Scene images with change listings:

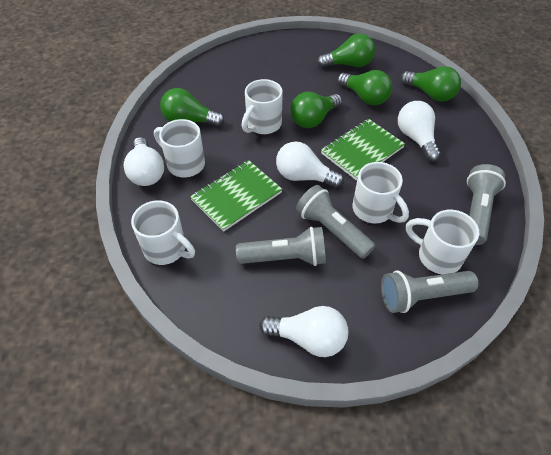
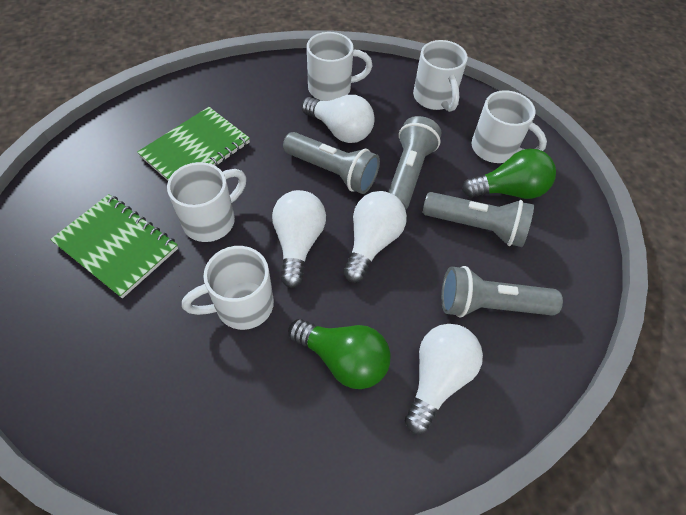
green light bulb: 5 -> 2

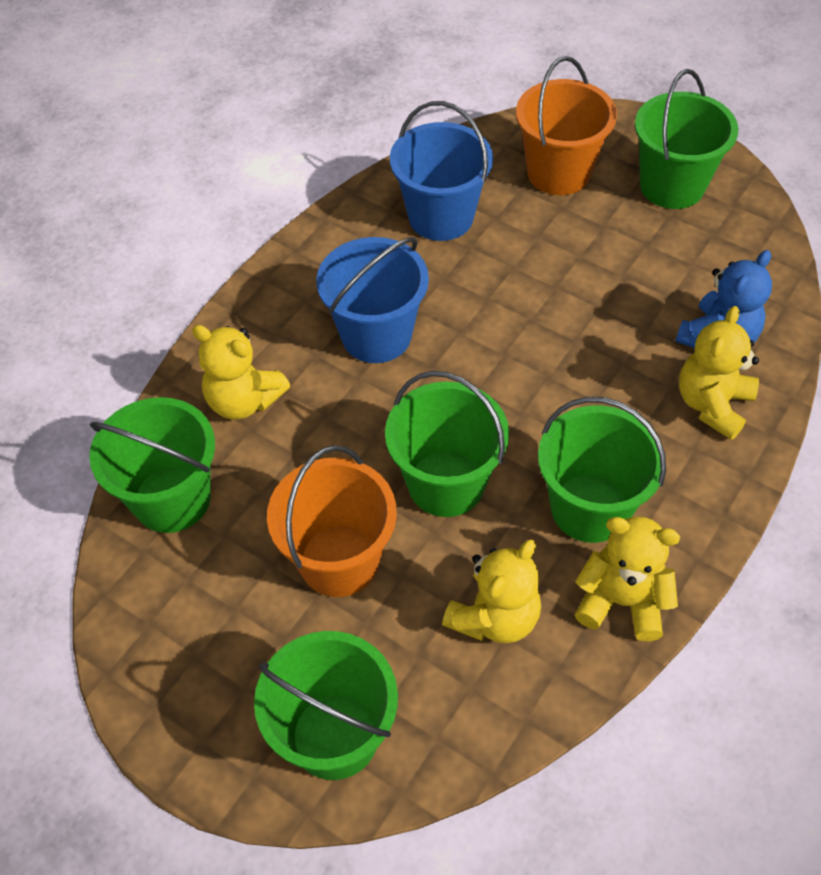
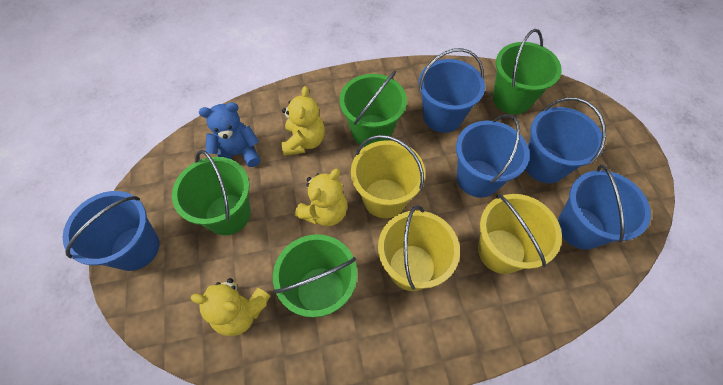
blue bucket: 2 -> 5
green bucket: 5 -> 4
orange bucket: 2 -> 0
yellow bucket: 0 -> 3
yellow teddy bear: 4 -> 3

Problem statement: Leaving out every picture, repeat the records above exactly as they stand.

Your response:
green light bulb: 5 -> 2

blue bucket: 2 -> 5
green bucket: 5 -> 4
orange bucket: 2 -> 0
yellow bucket: 0 -> 3
yellow teddy bear: 4 -> 3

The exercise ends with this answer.